Work item - Report only how many lines of the records contain the word "glue".

Exercise data -
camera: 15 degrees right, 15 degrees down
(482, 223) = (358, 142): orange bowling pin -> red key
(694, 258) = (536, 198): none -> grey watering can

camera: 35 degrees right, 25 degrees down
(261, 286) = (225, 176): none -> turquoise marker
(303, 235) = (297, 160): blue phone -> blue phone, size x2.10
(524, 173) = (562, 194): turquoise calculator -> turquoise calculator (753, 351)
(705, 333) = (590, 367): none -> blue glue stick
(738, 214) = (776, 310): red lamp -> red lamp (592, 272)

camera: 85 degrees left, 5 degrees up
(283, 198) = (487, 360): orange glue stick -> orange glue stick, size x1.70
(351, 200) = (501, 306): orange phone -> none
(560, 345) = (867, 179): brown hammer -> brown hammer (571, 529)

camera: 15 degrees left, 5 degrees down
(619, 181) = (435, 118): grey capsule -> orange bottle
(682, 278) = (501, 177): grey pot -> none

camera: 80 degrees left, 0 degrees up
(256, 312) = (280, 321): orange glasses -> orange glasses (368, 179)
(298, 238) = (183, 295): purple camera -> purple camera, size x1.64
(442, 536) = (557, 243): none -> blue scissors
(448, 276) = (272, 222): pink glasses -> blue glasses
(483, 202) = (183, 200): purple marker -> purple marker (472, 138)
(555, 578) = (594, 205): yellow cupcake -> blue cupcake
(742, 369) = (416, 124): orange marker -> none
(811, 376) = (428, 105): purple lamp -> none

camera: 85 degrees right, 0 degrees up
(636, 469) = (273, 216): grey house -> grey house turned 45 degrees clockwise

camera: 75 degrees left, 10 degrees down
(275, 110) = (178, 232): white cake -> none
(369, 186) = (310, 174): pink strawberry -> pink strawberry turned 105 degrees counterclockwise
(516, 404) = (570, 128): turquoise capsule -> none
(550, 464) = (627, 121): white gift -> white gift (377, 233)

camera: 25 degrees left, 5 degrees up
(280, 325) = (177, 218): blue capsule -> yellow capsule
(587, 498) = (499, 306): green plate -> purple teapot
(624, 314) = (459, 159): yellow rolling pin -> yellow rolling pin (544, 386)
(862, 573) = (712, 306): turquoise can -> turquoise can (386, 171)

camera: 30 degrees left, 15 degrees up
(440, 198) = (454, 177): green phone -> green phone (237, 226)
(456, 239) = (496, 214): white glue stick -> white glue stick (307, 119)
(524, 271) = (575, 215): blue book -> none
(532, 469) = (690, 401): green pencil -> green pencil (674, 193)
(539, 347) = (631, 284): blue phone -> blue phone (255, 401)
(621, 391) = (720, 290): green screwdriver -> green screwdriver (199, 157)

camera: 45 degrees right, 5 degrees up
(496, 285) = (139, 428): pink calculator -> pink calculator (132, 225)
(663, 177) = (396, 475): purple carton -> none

Output of the task - 3